• _GIVEN INSTRUCTION_
Reproduce the part of the records that opens with the line containing "Select which object" and closes with the line containing "[(603, 194)]", keeping both of those lines.

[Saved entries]
++++++++++++++++++++
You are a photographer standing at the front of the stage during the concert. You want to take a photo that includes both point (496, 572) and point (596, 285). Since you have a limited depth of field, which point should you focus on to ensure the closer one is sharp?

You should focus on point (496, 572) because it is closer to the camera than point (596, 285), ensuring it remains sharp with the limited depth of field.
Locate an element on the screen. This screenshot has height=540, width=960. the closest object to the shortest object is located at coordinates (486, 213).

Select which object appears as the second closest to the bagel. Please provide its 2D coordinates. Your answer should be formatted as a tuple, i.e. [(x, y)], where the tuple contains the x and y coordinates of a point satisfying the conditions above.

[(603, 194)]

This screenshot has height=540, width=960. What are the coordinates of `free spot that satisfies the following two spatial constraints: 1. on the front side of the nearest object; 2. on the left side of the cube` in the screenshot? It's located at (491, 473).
++++++++++++++++++++
• _RESULT_
Select which object appears as the second closest to the bagel. Please provide its 2D coordinates. Your answer should be formatted as a tuple, i.e. [(x, y)], where the tuple contains the x and y coordinates of a point satisfying the conditions above.

[(603, 194)]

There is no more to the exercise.